Task brief:
Return, from the listing that follows, each line containing the word "BUZZER".

Records supplied:
......
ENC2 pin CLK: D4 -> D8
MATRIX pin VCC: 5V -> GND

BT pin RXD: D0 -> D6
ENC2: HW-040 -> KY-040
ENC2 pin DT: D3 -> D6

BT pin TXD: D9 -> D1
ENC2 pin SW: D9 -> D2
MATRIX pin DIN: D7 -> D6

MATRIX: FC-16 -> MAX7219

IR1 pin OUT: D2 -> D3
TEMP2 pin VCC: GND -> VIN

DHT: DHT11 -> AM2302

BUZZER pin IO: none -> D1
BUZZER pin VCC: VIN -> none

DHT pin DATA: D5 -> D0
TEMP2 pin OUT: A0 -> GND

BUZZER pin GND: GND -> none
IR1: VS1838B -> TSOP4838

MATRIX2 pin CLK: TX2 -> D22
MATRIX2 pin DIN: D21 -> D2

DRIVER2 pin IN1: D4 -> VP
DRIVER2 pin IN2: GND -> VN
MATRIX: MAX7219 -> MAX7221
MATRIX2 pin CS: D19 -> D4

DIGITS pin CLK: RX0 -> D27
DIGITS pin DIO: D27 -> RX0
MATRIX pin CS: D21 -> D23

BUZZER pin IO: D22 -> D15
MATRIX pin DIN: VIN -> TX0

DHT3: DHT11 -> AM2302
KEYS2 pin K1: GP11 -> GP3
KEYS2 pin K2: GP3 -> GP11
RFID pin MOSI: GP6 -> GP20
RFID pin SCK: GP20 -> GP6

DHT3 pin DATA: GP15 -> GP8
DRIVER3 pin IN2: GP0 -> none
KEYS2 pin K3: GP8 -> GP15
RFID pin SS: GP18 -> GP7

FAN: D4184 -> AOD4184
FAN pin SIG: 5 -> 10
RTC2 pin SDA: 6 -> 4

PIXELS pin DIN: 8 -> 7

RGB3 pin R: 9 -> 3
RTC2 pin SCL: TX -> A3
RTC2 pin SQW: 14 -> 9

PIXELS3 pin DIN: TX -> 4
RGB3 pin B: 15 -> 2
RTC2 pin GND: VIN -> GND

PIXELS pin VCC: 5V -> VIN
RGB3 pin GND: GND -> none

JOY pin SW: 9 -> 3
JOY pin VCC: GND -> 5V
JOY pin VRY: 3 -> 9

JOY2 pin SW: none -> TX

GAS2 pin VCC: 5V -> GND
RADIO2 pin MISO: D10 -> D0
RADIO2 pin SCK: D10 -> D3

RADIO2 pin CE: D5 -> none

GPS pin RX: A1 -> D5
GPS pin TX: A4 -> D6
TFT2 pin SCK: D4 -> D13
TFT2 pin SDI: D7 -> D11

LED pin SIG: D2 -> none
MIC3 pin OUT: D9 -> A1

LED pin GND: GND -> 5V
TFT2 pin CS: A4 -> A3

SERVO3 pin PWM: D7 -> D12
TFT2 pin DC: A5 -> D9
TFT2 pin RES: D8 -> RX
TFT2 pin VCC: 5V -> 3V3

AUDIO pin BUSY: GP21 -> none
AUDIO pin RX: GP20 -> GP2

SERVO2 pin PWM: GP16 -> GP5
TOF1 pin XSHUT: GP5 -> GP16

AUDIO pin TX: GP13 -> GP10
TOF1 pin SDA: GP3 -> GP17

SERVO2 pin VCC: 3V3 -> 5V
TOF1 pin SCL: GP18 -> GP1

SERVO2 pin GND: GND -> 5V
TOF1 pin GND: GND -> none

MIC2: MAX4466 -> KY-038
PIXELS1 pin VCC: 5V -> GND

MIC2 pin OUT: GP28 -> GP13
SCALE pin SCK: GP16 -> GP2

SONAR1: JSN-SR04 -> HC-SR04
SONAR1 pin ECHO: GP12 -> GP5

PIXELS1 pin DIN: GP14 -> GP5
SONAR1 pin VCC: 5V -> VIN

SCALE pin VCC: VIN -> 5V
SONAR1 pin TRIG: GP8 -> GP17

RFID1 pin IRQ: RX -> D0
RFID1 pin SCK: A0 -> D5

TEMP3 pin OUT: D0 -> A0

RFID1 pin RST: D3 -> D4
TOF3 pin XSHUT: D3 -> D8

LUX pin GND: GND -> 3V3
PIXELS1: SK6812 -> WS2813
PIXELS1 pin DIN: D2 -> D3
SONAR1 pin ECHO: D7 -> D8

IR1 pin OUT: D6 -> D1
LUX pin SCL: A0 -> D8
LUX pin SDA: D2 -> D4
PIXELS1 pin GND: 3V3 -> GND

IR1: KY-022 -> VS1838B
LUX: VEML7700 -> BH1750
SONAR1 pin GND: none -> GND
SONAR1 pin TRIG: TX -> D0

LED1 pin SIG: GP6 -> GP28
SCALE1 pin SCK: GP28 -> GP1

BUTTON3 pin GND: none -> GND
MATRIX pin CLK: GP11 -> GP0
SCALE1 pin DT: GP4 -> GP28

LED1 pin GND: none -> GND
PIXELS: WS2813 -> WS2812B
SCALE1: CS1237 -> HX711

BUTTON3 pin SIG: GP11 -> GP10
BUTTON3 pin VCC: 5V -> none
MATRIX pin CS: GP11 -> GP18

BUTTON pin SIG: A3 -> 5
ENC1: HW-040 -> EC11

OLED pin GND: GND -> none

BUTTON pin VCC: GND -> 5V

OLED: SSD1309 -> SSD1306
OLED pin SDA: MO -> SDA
......
Finished exercise:
BUZZER pin IO: none -> D1
BUZZER pin VCC: VIN -> none
BUZZER pin GND: GND -> none
BUZZER pin IO: D22 -> D15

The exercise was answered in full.